### Exercise
Write the full listing out again, word for word, but omit the pictures.

### Material provided
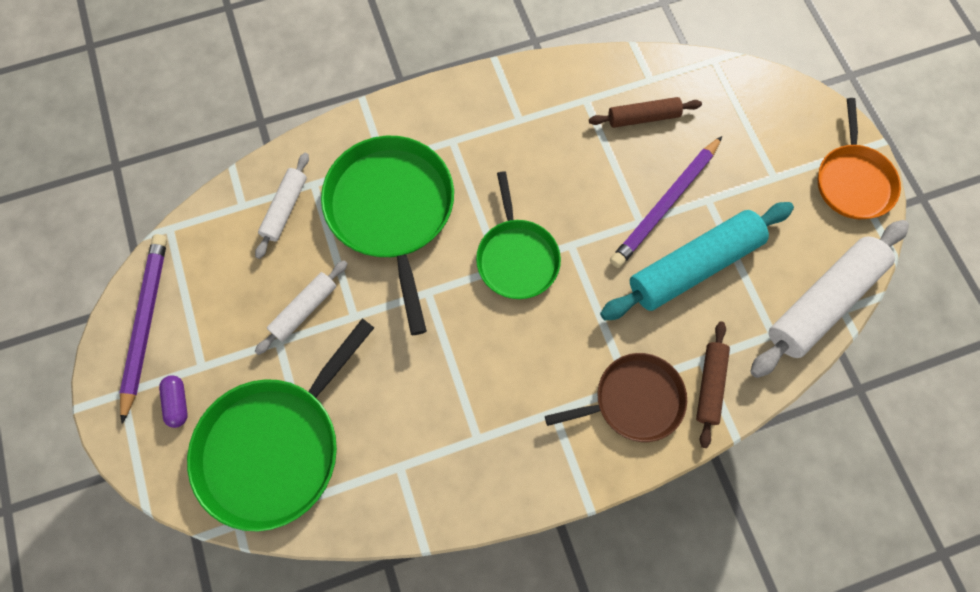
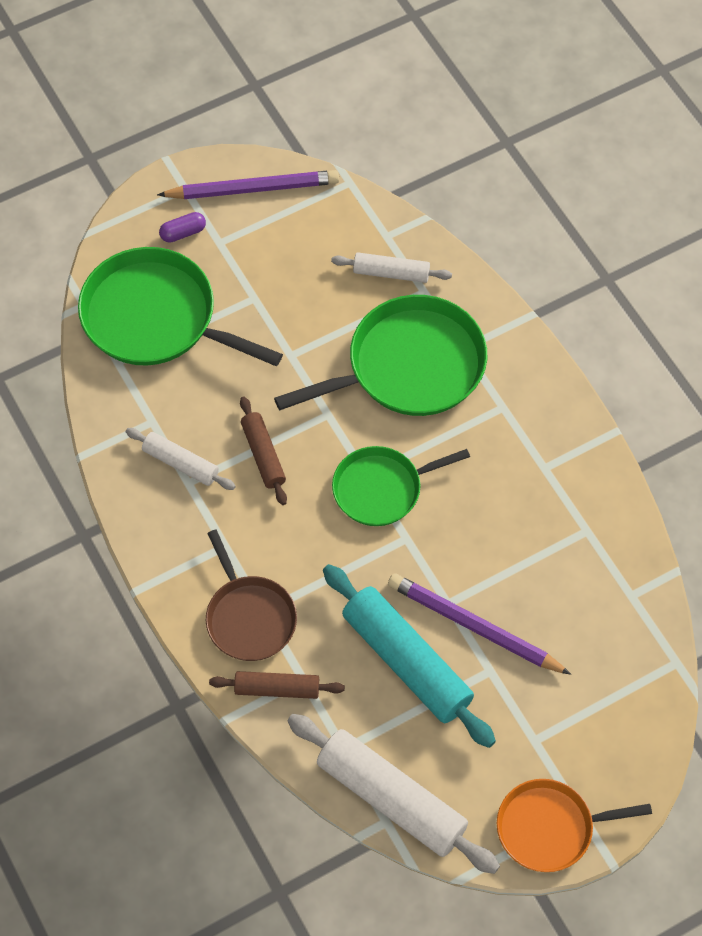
camera: 80 degrees right, 10 degrees down
(305, 309) = (290, 312): white rolling pin -> white rolling pin (181, 464)
(643, 117) = (579, 592): brown rolling pin -> brown rolling pin (263, 455)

### Response
camera: 80 degrees right, 10 degrees down
(305, 309) = (290, 312): white rolling pin -> white rolling pin (181, 464)
(643, 117) = (579, 592): brown rolling pin -> brown rolling pin (263, 455)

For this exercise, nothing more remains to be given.